[Dataset items]
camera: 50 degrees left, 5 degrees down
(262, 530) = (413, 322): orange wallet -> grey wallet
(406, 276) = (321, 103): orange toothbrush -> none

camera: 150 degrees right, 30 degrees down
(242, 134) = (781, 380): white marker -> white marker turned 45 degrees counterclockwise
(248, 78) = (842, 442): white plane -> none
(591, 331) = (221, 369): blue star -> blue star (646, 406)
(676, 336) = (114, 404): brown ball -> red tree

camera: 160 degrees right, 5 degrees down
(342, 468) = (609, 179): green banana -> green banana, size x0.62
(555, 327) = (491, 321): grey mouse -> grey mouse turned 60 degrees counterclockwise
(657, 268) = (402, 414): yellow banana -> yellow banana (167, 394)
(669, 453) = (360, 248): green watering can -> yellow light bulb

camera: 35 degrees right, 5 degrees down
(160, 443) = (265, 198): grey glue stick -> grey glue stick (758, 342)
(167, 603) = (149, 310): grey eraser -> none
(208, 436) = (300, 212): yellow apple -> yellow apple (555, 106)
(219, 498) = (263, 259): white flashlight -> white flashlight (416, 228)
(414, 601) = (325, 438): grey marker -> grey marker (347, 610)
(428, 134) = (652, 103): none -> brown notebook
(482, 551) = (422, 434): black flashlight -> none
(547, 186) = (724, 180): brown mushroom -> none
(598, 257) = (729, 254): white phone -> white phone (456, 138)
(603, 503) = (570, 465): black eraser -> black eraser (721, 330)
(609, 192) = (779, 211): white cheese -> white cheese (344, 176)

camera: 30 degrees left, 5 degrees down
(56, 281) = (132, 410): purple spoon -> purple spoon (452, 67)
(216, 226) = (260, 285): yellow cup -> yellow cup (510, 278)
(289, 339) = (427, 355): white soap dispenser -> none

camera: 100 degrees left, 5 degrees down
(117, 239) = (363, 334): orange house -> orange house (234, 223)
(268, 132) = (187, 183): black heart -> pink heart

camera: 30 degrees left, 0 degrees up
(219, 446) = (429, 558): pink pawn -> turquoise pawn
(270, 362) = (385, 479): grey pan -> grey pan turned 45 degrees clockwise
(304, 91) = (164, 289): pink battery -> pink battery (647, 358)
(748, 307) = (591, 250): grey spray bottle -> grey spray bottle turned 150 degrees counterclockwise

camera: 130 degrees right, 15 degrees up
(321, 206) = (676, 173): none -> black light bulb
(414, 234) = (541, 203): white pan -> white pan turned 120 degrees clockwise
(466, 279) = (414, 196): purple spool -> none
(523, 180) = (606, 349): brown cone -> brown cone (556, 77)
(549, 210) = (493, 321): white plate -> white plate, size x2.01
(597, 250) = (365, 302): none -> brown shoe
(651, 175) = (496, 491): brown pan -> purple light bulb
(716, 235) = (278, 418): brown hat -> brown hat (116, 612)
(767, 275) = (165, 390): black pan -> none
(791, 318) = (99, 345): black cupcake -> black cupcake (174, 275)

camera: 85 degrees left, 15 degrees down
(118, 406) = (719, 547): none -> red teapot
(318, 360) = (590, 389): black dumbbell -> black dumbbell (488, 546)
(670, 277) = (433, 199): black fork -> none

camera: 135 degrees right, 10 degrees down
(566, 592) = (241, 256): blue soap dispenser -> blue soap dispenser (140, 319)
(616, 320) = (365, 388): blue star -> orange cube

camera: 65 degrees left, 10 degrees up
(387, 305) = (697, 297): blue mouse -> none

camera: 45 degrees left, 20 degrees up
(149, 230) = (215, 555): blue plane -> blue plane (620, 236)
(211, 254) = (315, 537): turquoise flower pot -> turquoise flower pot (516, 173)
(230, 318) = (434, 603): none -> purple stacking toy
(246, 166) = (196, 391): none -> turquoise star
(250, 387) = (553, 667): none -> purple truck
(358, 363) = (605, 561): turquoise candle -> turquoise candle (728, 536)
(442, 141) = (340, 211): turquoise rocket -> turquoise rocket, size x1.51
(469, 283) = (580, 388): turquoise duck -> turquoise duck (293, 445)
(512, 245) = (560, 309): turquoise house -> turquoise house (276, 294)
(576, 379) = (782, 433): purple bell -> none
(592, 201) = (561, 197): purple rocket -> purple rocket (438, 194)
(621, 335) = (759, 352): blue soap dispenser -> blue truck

• Problem statement:
What is needed is an exact copy of the lines above, from the one containing "(242, 134) = (781, 380): white" through the one containing "camera: 160 degrees right, 5 degrees down", with nothing added.

• Solution below:
(242, 134) = (781, 380): white marker -> white marker turned 45 degrees counterclockwise
(248, 78) = (842, 442): white plane -> none
(591, 331) = (221, 369): blue star -> blue star (646, 406)
(676, 336) = (114, 404): brown ball -> red tree

camera: 160 degrees right, 5 degrees down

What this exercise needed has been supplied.